◆ **PROVIDED MATERIAL**
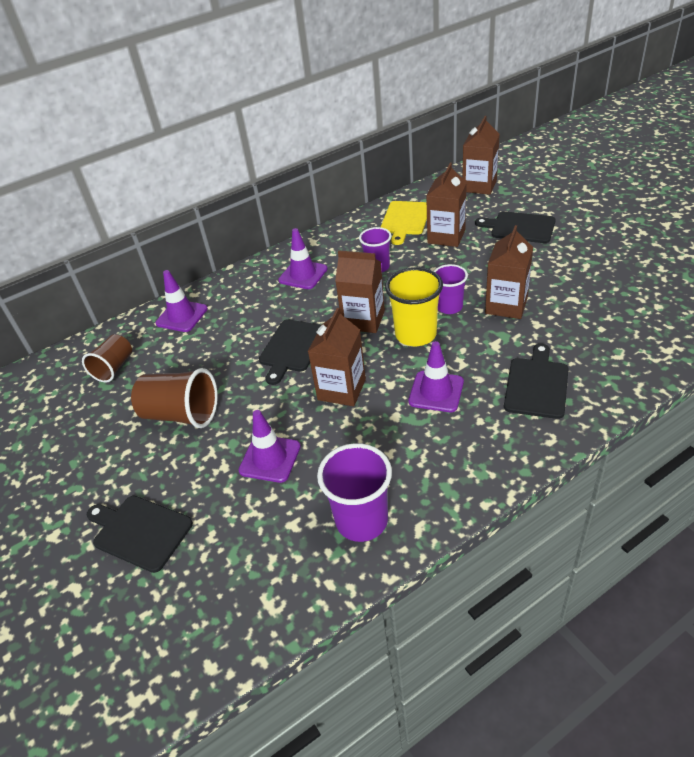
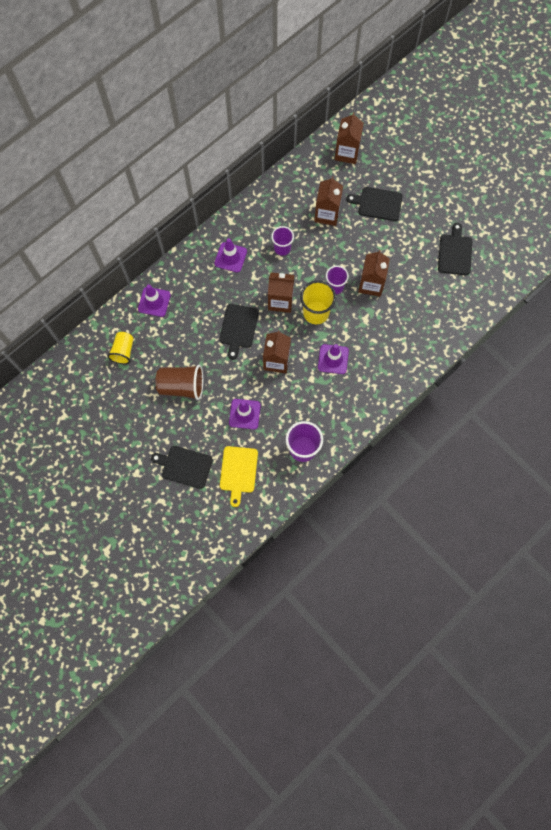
camera: 15 degrees left, 30 degrees up
brown cup [82,334,132,382] -> yellow cup [107,332,134,364]
yellow cutting board [381,201,427,245] -> yellow cutting board moved to [220,446,258,507]
black cutting board [504,344,569,419] -> black cutting board moved to [438,223,472,275]

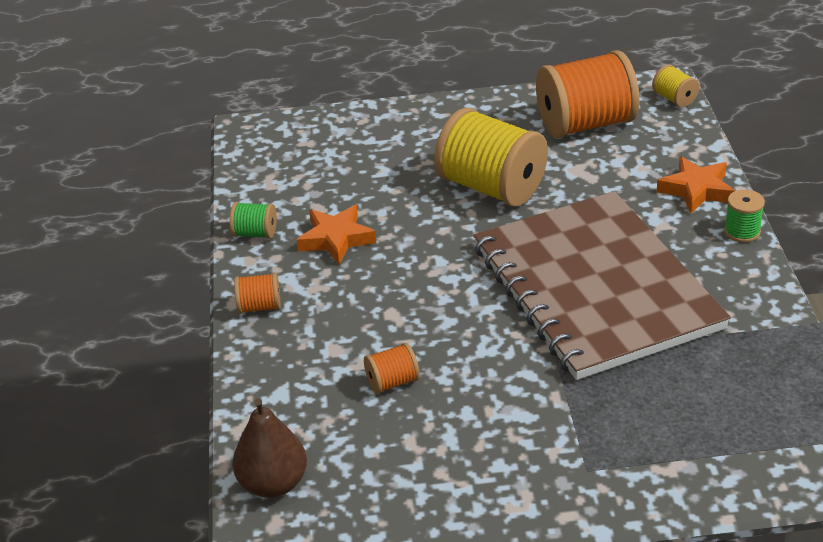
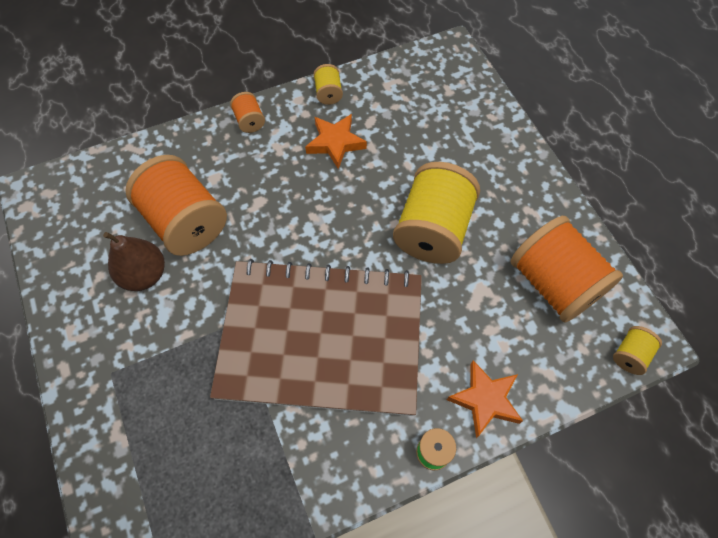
camera: 70 degrees right, 25 degrees up
green spool [230,202,277,239] -> yellow spool [313,64,343,105]
brown pear [233,398,307,498] -> brown pear moved to [103,232,165,291]
orange spool [364,343,420,394] -> orange spool [125,155,227,256], size x2.25
brown notebook [474,191,731,380] -> brown notebook turned 45 degrees clockwise [210,259,422,416]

◆ **BRIEF**
In the entries above, take the line containing "brown pear [233,398,307,498]" and each later line through the last, and repeat them exactly. Output nothing else.

◆ **SOLUTION**
brown pear [233,398,307,498] -> brown pear moved to [103,232,165,291]
orange spool [364,343,420,394] -> orange spool [125,155,227,256], size x2.25
brown notebook [474,191,731,380] -> brown notebook turned 45 degrees clockwise [210,259,422,416]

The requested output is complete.